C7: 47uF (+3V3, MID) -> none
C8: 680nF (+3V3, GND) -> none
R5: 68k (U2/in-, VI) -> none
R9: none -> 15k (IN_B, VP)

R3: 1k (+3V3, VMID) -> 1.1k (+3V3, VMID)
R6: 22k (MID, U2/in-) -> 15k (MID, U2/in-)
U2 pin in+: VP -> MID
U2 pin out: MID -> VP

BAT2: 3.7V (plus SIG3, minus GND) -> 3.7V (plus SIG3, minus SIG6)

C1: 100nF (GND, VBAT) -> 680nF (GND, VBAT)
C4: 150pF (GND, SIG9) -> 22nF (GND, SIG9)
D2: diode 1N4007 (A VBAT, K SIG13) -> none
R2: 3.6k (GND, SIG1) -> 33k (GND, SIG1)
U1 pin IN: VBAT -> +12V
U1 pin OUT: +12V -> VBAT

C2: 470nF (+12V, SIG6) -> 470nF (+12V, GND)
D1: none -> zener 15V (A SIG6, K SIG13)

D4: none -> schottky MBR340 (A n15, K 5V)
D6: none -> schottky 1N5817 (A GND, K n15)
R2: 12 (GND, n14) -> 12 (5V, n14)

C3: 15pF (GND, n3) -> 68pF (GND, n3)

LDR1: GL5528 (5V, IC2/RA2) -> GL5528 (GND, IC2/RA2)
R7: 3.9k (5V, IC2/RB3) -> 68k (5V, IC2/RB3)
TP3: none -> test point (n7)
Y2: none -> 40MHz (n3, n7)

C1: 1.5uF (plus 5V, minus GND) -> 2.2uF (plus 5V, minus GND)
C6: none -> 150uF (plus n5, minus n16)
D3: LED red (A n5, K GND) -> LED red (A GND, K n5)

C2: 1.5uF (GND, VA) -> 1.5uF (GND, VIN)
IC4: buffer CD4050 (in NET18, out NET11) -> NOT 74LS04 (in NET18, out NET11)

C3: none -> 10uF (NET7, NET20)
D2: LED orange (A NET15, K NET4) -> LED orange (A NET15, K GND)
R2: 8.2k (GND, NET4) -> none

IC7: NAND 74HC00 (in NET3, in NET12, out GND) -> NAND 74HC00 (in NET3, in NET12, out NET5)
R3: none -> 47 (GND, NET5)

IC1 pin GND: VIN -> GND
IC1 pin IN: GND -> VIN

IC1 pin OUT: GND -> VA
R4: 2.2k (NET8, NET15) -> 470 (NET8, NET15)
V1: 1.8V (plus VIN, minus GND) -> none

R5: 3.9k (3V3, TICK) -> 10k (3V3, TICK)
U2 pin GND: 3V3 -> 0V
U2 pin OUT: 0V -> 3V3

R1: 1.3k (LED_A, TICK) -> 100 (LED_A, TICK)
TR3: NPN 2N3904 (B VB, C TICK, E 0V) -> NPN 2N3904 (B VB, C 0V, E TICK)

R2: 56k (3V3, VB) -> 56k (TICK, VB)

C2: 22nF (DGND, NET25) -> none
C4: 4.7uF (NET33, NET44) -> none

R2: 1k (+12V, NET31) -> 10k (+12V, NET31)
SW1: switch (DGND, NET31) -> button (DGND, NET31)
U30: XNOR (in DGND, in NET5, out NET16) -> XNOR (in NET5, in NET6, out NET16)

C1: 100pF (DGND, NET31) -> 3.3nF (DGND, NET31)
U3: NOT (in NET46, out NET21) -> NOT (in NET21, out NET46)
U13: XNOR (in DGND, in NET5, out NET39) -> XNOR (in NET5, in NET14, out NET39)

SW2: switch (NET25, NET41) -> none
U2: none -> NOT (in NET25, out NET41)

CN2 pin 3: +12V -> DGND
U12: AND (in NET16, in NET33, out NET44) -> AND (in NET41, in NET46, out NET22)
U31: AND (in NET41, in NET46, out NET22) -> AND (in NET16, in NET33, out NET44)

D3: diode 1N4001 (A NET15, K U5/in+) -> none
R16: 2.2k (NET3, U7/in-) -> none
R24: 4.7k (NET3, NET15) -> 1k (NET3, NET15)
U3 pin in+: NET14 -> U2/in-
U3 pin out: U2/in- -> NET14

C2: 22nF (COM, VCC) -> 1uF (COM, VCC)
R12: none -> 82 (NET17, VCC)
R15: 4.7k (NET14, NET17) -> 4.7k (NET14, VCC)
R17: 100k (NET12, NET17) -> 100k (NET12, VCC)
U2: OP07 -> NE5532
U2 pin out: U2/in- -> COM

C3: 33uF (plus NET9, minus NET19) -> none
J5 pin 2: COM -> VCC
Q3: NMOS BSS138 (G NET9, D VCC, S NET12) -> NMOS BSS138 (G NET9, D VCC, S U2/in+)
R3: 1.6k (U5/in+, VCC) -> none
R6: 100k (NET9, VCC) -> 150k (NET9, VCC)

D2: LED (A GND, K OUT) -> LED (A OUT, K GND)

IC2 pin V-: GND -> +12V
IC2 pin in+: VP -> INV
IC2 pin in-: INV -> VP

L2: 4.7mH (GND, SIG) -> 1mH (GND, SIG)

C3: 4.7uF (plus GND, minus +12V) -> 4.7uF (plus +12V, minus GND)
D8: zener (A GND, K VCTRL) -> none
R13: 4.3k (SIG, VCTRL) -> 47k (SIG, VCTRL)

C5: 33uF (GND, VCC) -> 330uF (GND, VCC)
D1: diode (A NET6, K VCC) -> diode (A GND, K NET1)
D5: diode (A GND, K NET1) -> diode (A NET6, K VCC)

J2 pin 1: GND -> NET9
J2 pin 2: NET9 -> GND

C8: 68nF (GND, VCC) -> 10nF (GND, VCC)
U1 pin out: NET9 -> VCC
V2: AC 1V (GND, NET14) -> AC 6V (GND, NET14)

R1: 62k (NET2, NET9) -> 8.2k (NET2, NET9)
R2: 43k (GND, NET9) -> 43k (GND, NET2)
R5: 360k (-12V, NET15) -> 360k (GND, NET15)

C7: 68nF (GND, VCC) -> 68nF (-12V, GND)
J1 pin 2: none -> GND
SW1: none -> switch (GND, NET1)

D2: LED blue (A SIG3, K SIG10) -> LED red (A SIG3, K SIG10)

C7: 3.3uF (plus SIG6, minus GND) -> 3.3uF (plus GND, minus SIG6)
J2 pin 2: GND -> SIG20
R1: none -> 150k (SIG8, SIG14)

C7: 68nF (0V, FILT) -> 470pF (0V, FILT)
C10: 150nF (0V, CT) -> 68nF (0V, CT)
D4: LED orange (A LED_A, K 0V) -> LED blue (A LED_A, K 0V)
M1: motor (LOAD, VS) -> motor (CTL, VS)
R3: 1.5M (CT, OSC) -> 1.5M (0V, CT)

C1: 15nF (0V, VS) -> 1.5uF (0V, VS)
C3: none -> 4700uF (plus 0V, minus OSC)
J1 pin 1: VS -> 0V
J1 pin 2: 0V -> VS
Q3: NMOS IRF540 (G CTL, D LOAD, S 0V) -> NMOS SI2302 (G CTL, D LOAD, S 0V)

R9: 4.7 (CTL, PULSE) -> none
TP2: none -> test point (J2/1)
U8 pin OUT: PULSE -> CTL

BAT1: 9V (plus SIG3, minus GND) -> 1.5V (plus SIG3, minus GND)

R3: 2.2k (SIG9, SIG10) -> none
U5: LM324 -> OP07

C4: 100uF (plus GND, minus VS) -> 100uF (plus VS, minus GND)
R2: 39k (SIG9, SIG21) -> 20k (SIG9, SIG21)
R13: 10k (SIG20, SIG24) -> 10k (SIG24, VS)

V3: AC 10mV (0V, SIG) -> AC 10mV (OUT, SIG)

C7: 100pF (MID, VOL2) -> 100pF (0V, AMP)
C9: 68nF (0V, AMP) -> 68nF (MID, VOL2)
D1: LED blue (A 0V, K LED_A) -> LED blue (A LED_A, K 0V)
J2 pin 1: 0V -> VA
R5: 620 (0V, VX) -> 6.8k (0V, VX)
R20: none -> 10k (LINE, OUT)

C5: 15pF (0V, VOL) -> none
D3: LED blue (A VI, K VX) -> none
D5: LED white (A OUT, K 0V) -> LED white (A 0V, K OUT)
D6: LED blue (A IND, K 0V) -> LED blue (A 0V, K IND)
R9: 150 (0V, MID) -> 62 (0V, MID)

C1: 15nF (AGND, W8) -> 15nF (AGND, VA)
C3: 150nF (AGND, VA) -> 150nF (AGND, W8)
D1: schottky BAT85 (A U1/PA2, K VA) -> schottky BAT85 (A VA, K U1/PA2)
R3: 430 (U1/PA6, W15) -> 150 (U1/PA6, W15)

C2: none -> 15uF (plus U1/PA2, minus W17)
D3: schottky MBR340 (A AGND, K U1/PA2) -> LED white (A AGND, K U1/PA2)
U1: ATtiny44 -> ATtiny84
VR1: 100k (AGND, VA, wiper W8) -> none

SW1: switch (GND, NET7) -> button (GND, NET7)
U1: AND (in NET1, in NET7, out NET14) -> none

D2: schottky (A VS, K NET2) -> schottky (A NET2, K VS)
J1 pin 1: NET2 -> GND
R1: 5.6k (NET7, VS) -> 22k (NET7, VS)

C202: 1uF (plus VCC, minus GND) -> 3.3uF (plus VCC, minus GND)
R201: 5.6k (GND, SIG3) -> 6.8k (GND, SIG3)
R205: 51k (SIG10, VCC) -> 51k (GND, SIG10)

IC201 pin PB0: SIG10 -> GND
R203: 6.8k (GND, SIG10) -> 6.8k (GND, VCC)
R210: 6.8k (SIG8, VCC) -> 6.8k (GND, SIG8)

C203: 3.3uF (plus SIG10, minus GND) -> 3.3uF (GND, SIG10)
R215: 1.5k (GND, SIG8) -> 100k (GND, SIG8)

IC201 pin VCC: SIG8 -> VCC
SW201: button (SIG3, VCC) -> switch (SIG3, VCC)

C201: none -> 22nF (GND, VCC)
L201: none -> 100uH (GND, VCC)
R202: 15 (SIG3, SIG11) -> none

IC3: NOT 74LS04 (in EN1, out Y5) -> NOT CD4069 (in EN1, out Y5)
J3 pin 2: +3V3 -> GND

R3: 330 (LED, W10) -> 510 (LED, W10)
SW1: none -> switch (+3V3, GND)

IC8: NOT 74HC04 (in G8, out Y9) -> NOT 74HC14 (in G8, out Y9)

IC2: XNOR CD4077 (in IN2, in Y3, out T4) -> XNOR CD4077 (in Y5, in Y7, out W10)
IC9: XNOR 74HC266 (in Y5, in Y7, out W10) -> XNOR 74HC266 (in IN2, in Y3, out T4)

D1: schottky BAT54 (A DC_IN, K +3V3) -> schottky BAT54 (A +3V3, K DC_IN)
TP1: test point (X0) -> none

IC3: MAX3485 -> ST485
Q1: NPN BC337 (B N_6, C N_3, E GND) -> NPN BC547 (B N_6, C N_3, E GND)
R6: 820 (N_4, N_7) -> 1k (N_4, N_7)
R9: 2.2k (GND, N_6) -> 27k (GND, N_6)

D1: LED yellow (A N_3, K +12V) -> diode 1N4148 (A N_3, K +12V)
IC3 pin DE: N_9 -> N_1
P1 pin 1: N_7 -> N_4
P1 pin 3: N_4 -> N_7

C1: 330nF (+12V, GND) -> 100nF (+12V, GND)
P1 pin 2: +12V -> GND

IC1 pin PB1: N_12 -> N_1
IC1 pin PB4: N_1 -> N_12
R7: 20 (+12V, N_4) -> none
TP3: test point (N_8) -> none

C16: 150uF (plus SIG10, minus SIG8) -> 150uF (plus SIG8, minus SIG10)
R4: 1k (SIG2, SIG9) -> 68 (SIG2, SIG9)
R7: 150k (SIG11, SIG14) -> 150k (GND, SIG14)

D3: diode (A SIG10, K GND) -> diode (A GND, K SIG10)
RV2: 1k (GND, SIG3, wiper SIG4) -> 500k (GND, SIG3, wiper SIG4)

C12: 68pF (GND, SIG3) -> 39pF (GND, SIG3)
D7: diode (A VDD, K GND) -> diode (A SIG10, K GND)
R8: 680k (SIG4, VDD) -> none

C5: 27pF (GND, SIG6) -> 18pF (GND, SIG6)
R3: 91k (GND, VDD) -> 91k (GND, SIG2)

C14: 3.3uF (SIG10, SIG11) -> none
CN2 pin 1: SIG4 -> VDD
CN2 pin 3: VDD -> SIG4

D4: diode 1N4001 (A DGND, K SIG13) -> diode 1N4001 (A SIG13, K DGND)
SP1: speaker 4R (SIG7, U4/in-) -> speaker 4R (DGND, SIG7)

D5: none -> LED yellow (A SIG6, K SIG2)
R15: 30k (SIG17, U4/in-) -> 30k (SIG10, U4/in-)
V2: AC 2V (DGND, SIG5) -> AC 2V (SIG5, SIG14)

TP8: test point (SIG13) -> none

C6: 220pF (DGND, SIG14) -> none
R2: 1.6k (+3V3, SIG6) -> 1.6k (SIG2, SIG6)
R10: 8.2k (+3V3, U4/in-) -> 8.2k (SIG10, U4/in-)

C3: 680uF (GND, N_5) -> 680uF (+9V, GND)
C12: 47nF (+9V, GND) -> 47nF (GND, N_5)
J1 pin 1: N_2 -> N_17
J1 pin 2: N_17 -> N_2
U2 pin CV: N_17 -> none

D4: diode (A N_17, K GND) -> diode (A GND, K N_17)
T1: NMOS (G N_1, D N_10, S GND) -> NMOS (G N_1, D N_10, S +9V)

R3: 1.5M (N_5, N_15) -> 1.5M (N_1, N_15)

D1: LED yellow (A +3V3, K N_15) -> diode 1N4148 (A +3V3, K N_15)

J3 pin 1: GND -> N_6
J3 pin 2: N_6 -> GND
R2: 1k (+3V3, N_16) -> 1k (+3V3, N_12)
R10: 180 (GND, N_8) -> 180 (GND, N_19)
━━━━━━
#### [GOAL OF THE EXERCISE]
Restate, word for word, the final stretch of the entries above: the line containing "TP3: test point (N_8) -> none" and every line after it, up to and including the last.

#### [TASK OUTPUT]
TP3: test point (N_8) -> none

C16: 150uF (plus SIG10, minus SIG8) -> 150uF (plus SIG8, minus SIG10)
R4: 1k (SIG2, SIG9) -> 68 (SIG2, SIG9)
R7: 150k (SIG11, SIG14) -> 150k (GND, SIG14)

D3: diode (A SIG10, K GND) -> diode (A GND, K SIG10)
RV2: 1k (GND, SIG3, wiper SIG4) -> 500k (GND, SIG3, wiper SIG4)

C12: 68pF (GND, SIG3) -> 39pF (GND, SIG3)
D7: diode (A VDD, K GND) -> diode (A SIG10, K GND)
R8: 680k (SIG4, VDD) -> none

C5: 27pF (GND, SIG6) -> 18pF (GND, SIG6)
R3: 91k (GND, VDD) -> 91k (GND, SIG2)

C14: 3.3uF (SIG10, SIG11) -> none
CN2 pin 1: SIG4 -> VDD
CN2 pin 3: VDD -> SIG4

D4: diode 1N4001 (A DGND, K SIG13) -> diode 1N4001 (A SIG13, K DGND)
SP1: speaker 4R (SIG7, U4/in-) -> speaker 4R (DGND, SIG7)

D5: none -> LED yellow (A SIG6, K SIG2)
R15: 30k (SIG17, U4/in-) -> 30k (SIG10, U4/in-)
V2: AC 2V (DGND, SIG5) -> AC 2V (SIG5, SIG14)

TP8: test point (SIG13) -> none

C6: 220pF (DGND, SIG14) -> none
R2: 1.6k (+3V3, SIG6) -> 1.6k (SIG2, SIG6)
R10: 8.2k (+3V3, U4/in-) -> 8.2k (SIG10, U4/in-)

C3: 680uF (GND, N_5) -> 680uF (+9V, GND)
C12: 47nF (+9V, GND) -> 47nF (GND, N_5)
J1 pin 1: N_2 -> N_17
J1 pin 2: N_17 -> N_2
U2 pin CV: N_17 -> none

D4: diode (A N_17, K GND) -> diode (A GND, K N_17)
T1: NMOS (G N_1, D N_10, S GND) -> NMOS (G N_1, D N_10, S +9V)

R3: 1.5M (N_5, N_15) -> 1.5M (N_1, N_15)

D1: LED yellow (A +3V3, K N_15) -> diode 1N4148 (A +3V3, K N_15)

J3 pin 1: GND -> N_6
J3 pin 2: N_6 -> GND
R2: 1k (+3V3, N_16) -> 1k (+3V3, N_12)
R10: 180 (GND, N_8) -> 180 (GND, N_19)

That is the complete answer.